DIRECTIONS:
Restate the full set of records exactly, word for word.

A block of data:
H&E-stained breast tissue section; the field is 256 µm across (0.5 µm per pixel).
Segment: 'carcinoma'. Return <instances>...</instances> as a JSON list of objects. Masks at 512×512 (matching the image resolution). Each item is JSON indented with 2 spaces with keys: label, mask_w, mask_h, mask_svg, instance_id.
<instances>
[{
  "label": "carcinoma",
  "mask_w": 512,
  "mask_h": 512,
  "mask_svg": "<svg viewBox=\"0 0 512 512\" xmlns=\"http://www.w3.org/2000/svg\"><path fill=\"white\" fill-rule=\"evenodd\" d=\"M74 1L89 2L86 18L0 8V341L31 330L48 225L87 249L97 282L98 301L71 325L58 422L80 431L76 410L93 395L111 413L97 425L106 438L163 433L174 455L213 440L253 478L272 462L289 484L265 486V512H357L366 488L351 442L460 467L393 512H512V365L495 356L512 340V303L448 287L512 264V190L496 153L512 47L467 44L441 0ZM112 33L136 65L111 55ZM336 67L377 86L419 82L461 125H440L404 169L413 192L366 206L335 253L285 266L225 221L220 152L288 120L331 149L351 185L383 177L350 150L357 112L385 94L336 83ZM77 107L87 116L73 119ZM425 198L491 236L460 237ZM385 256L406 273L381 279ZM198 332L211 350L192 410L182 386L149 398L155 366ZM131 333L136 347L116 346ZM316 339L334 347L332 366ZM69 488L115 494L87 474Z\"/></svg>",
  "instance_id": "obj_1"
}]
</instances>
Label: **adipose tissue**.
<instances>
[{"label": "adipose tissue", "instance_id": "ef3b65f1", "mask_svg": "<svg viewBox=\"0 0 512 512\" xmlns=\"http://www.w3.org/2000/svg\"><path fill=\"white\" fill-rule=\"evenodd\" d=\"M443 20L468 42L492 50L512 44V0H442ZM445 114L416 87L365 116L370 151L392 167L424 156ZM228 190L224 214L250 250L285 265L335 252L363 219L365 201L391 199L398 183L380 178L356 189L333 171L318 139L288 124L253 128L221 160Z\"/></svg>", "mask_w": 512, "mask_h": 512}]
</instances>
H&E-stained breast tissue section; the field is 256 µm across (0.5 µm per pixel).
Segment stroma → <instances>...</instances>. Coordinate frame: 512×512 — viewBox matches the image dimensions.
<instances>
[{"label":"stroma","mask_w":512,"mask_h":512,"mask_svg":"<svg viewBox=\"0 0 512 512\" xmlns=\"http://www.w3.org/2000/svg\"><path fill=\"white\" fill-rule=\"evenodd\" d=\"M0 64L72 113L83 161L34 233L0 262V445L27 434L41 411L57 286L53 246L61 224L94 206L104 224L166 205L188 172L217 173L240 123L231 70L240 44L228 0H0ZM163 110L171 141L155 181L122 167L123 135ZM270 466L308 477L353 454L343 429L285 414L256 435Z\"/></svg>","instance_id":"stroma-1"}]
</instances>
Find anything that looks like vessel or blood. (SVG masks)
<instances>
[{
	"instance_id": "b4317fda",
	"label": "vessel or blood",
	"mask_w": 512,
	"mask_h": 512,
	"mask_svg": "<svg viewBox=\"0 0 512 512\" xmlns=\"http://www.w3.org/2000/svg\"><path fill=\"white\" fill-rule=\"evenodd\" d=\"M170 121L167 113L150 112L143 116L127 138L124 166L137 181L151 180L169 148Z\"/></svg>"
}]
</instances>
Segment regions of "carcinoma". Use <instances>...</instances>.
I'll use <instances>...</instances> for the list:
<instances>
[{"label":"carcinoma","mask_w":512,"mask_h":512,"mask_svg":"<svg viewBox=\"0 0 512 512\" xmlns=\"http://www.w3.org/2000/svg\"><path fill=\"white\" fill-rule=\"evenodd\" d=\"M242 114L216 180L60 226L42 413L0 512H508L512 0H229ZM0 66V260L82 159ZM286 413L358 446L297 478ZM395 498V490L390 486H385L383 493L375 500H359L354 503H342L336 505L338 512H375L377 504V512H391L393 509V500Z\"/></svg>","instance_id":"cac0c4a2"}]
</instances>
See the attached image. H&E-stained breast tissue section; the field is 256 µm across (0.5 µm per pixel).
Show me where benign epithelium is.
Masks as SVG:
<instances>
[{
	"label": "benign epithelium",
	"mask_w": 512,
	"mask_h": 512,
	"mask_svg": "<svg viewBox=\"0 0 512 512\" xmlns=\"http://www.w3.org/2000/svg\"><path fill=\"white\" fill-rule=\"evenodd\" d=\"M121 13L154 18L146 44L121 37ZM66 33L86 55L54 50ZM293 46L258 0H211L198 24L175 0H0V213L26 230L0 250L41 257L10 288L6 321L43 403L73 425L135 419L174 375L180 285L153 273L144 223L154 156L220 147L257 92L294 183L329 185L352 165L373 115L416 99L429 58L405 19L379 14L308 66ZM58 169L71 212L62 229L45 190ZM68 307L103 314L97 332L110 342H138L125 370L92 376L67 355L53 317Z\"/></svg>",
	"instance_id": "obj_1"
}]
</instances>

FINAL RESULT:
H&E-stained breast tissue section; the field is 256 µm across (0.5 µm per pixel).
Segment: 'carcinoma'. Return <instances>...</instances> as a JSON list of objects. Masks at 512×512 (matching the image resolution). Each item is JSON indented with 2 spaces with keys: label, mask_w, mask_h, mask_svg, instance_id.
<instances>
[{
  "label": "carcinoma",
  "mask_w": 512,
  "mask_h": 512,
  "mask_svg": "<svg viewBox=\"0 0 512 512\" xmlns=\"http://www.w3.org/2000/svg\"><path fill=\"white\" fill-rule=\"evenodd\" d=\"M74 1L89 2L86 18L0 8V341L31 330L48 225L87 249L97 282L98 301L71 325L58 422L80 431L76 410L93 395L111 413L97 425L106 438L163 433L174 455L213 440L253 478L272 462L289 484L265 486V512H357L366 488L351 442L460 467L393 512H512V365L495 356L512 340V303L448 287L512 264V190L496 153L512 47L467 44L441 0ZM112 33L136 65L111 55ZM336 67L377 86L419 82L461 125H440L404 169L413 192L366 206L335 253L285 266L225 221L220 152L288 120L331 149L351 185L383 177L350 150L357 112L385 94L336 83ZM77 107L87 116L73 119ZM425 198L491 236L460 237ZM385 256L406 273L381 279ZM198 332L211 350L192 410L182 386L149 398L155 366ZM131 333L136 347L116 346ZM316 339L334 347L332 366ZM69 488L115 494L87 474Z\"/></svg>",
  "instance_id": "obj_1"
}]
</instances>
Label: **adipose tissue**.
<instances>
[{"label": "adipose tissue", "instance_id": "ef3b65f1", "mask_svg": "<svg viewBox=\"0 0 512 512\" xmlns=\"http://www.w3.org/2000/svg\"><path fill=\"white\" fill-rule=\"evenodd\" d=\"M443 20L468 42L492 50L512 44V0H442ZM445 114L416 87L365 116L370 151L392 167L424 156ZM228 190L224 214L250 250L285 265L335 252L363 219L365 201L391 199L398 183L380 178L356 189L333 171L318 139L288 124L253 128L221 160Z\"/></svg>", "mask_w": 512, "mask_h": 512}]
</instances>
H&E-stained breast tissue section; the field is 256 µm across (0.5 µm per pixel).
Segment stroma → <instances>...</instances>. Coordinate frame: 512×512 — viewBox matches the image dimensions.
<instances>
[{"label":"stroma","mask_w":512,"mask_h":512,"mask_svg":"<svg viewBox=\"0 0 512 512\" xmlns=\"http://www.w3.org/2000/svg\"><path fill=\"white\" fill-rule=\"evenodd\" d=\"M0 64L72 113L83 161L34 233L0 262V445L27 434L41 411L57 286L53 246L61 224L94 206L104 224L166 205L188 172L217 173L240 123L231 70L240 44L228 0H0ZM163 110L171 141L155 181L122 167L123 135ZM270 466L308 477L353 454L343 429L285 414L256 435Z\"/></svg>","instance_id":"stroma-1"}]
</instances>
Find anything that looks like vessel or blood. (SVG masks)
<instances>
[{
	"instance_id": "b4317fda",
	"label": "vessel or blood",
	"mask_w": 512,
	"mask_h": 512,
	"mask_svg": "<svg viewBox=\"0 0 512 512\" xmlns=\"http://www.w3.org/2000/svg\"><path fill=\"white\" fill-rule=\"evenodd\" d=\"M170 121L167 113L150 112L143 116L127 138L124 166L137 181L151 180L169 148Z\"/></svg>"
}]
</instances>
Segment regions of "carcinoma". Use <instances>...</instances>.
I'll use <instances>...</instances> for the list:
<instances>
[{"label":"carcinoma","mask_w":512,"mask_h":512,"mask_svg":"<svg viewBox=\"0 0 512 512\" xmlns=\"http://www.w3.org/2000/svg\"><path fill=\"white\" fill-rule=\"evenodd\" d=\"M242 114L216 180L60 226L42 413L0 512H508L512 0H229ZM0 66V260L82 159ZM286 413L358 446L297 478ZM395 498V490L390 486H385L383 493L375 500H359L354 503H342L336 505L338 512H375L377 504V512H391L393 509V500Z\"/></svg>","instance_id":"cac0c4a2"}]
</instances>
See the attached image. H&E-stained breast tissue section; the field is 256 µm across (0.5 µm per pixel).
Show me where benign epithelium is.
Masks as SVG:
<instances>
[{
	"label": "benign epithelium",
	"mask_w": 512,
	"mask_h": 512,
	"mask_svg": "<svg viewBox=\"0 0 512 512\" xmlns=\"http://www.w3.org/2000/svg\"><path fill=\"white\" fill-rule=\"evenodd\" d=\"M121 13L154 18L146 44L121 37ZM66 33L86 55L54 50ZM293 46L258 0H211L198 24L175 0H0V213L26 230L0 250L41 257L10 288L6 321L43 403L73 425L135 419L174 375L180 285L153 273L144 223L154 156L220 147L257 92L294 183L329 185L352 165L373 115L416 99L429 58L405 19L379 14L308 66ZM58 169L71 212L62 229L45 190ZM68 307L103 314L97 332L110 342H138L125 370L92 376L67 355L53 317Z\"/></svg>",
	"instance_id": "obj_1"
}]
</instances>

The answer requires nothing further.